Set problem:
Restate the records below word for word.

Provided records:
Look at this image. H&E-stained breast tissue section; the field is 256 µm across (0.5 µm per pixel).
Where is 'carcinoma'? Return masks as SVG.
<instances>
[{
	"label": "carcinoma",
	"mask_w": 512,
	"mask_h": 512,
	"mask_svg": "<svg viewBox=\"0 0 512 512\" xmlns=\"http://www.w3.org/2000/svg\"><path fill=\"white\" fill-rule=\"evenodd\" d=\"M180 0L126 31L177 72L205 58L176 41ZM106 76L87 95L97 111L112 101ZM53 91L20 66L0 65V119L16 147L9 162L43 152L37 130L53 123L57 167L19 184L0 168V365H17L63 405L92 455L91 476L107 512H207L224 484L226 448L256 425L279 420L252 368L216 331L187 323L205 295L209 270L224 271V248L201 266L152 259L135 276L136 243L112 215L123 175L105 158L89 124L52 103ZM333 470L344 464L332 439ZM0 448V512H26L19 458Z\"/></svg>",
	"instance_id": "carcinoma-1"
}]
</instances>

Exercise response:
Look at this image. H&E-stained breast tissue section; the field is 256 µm across (0.5 µm per pixel).
Where is 'carcinoma'? Return masks as SVG.
<instances>
[{
	"label": "carcinoma",
	"mask_w": 512,
	"mask_h": 512,
	"mask_svg": "<svg viewBox=\"0 0 512 512\" xmlns=\"http://www.w3.org/2000/svg\"><path fill=\"white\" fill-rule=\"evenodd\" d=\"M180 0L126 31L177 72L205 58L176 41ZM106 76L87 95L97 111L112 101ZM53 91L20 66L0 65V119L16 147L9 162L43 152L37 130L53 123L57 167L19 184L0 168V365H17L63 405L92 455L91 476L107 512H207L224 484L226 448L256 425L279 420L252 368L216 331L187 323L205 295L209 270L224 271V248L201 266L152 259L135 276L136 243L112 215L123 175L105 158L89 124L52 103ZM333 470L344 464L332 439ZM0 448V512H26L19 458Z\"/></svg>",
	"instance_id": "carcinoma-1"
}]
</instances>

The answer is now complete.